> [Your instructions] Leave the images out. Give every line below again, precisely.
*** Supplied entries Section Begins ***
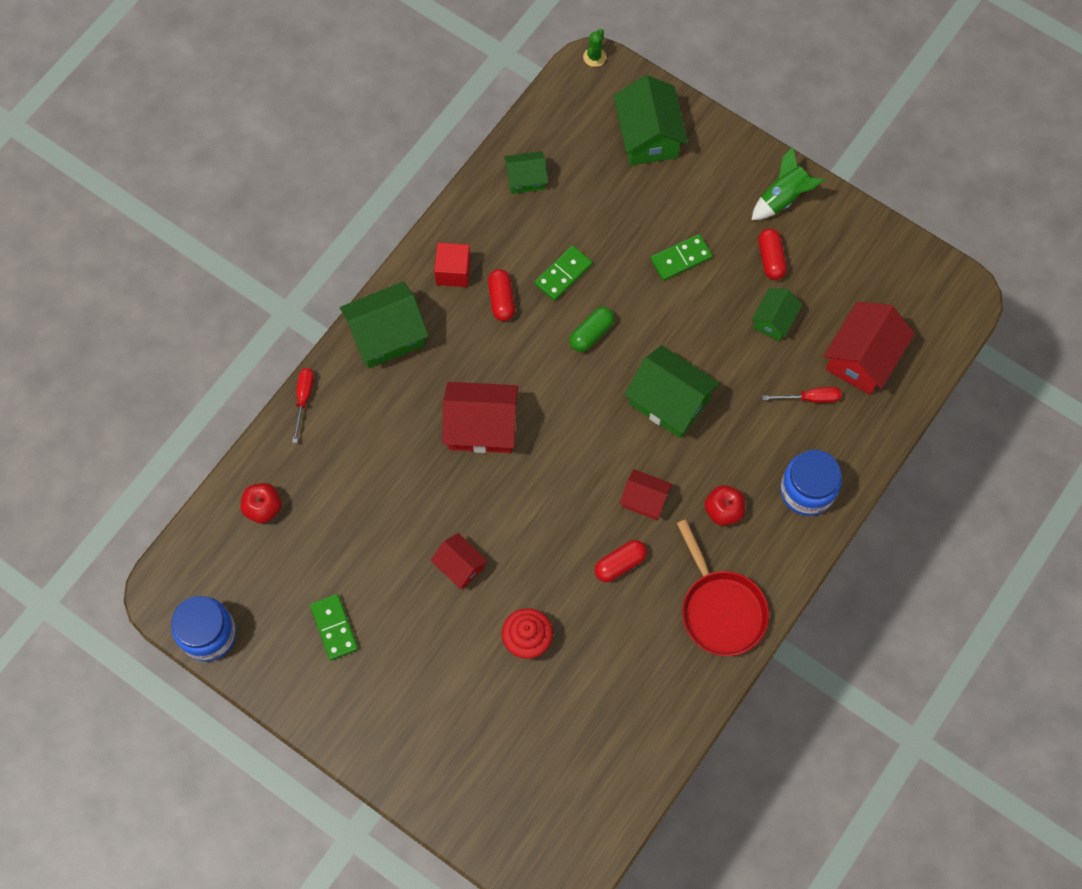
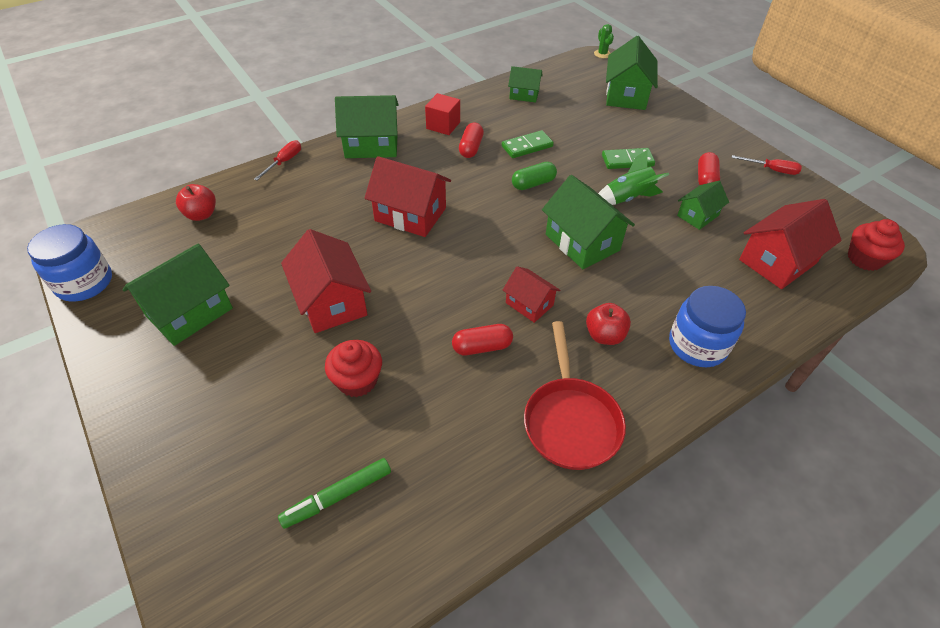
camera: 20 degrees right, 20 degrees down
(334, 627) = (189, 312): green domino -> green house
(460, 566) = (331, 301): red house -> red house, size x1.72
(564, 744) = (337, 496): none -> green marker
(594, 57) = (602, 54): green cactus -> green cactus turned 60 degrees counterclockwise
(783, 198) = (726, 148): green rocket -> green rocket (627, 198)
(810, 398) = (719, 276): red screwdriver -> red screwdriver (772, 170)
(943, 324) = (864, 259): none -> red cupcake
*** Supplied entries Section Ends ***
> [Your response]
camera: 20 degrees right, 20 degrees down
(334, 627) = (189, 312): green domino -> green house
(460, 566) = (331, 301): red house -> red house, size x1.72
(564, 744) = (337, 496): none -> green marker
(594, 57) = (602, 54): green cactus -> green cactus turned 60 degrees counterclockwise
(783, 198) = (726, 148): green rocket -> green rocket (627, 198)
(810, 398) = (719, 276): red screwdriver -> red screwdriver (772, 170)
(943, 324) = (864, 259): none -> red cupcake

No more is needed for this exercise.